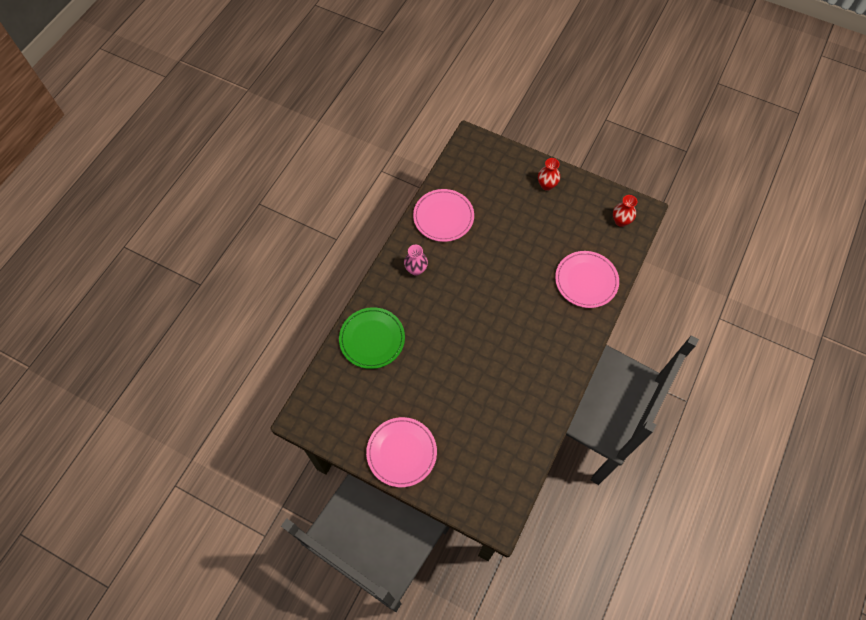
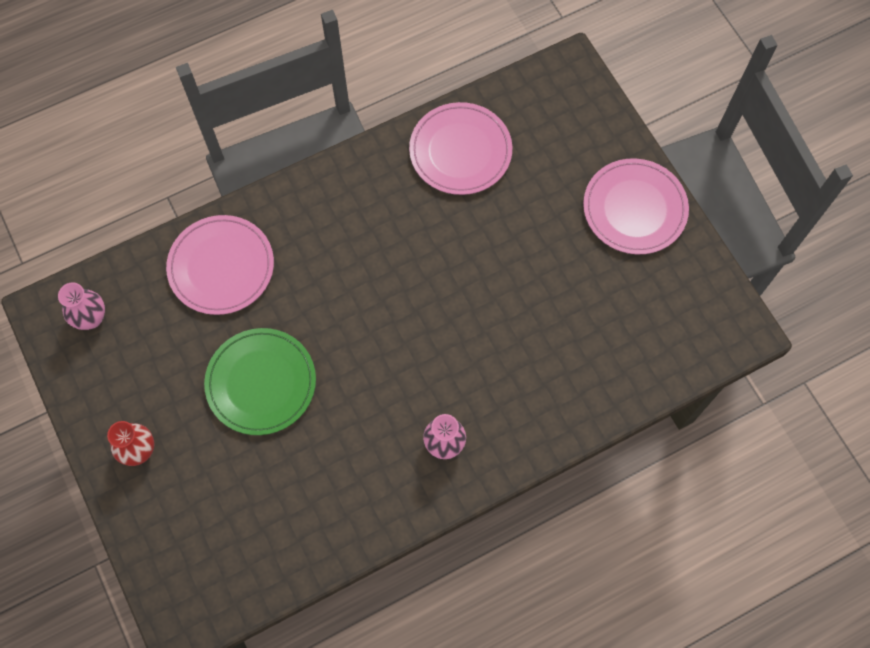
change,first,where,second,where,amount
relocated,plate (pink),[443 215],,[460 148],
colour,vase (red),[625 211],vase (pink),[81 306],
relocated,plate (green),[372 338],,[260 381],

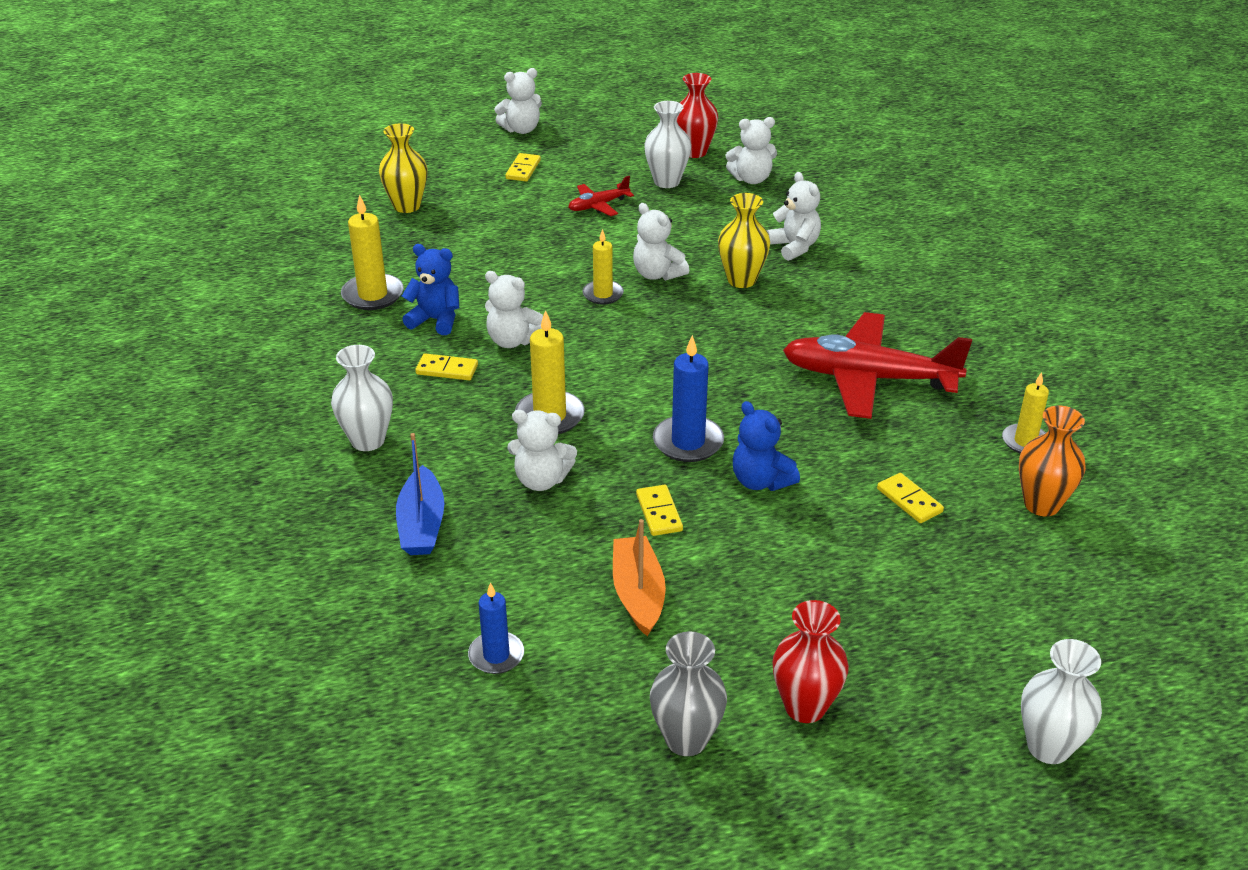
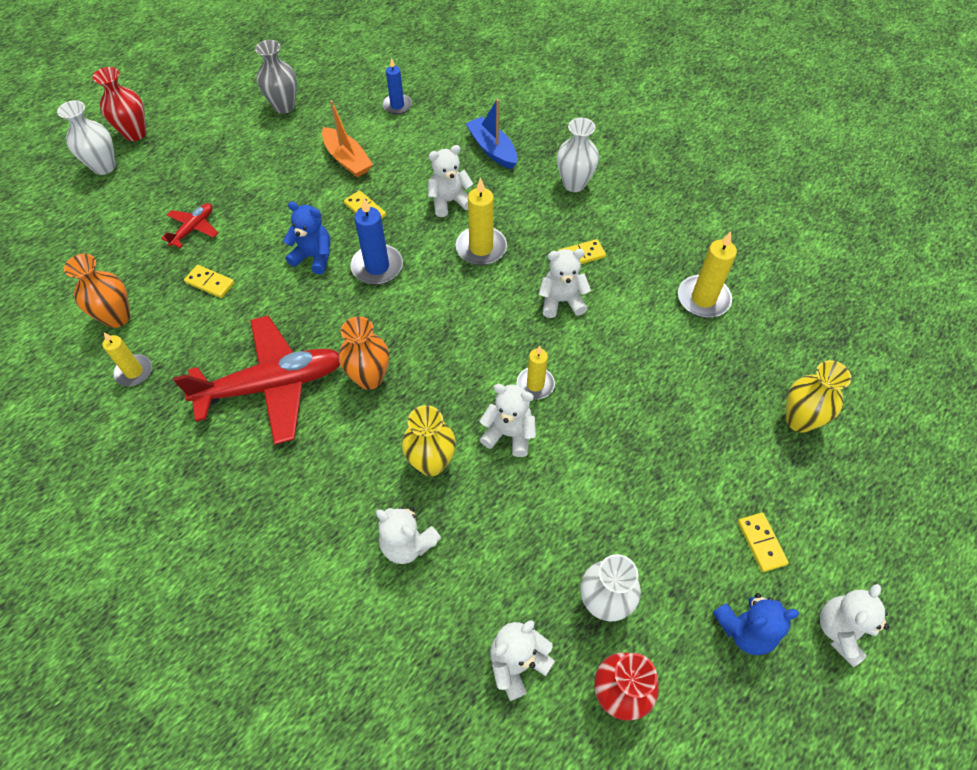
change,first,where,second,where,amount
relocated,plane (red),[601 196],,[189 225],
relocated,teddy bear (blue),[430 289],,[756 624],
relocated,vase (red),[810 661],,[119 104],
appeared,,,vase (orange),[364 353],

— What is required —
Copy every line of the records exactly as it is written, but not the pictures.

— Task answer —
change,first,where,second,where,amount
relocated,plate (pink),[443 215],,[460 148],
colour,vase (red),[625 211],vase (pink),[81 306],
relocated,plate (green),[372 338],,[260 381],

change,first,where,second,where,amount
relocated,plane (red),[601 196],,[189 225],
relocated,teddy bear (blue),[430 289],,[756 624],
relocated,vase (red),[810 661],,[119 104],
appeared,,,vase (orange),[364 353],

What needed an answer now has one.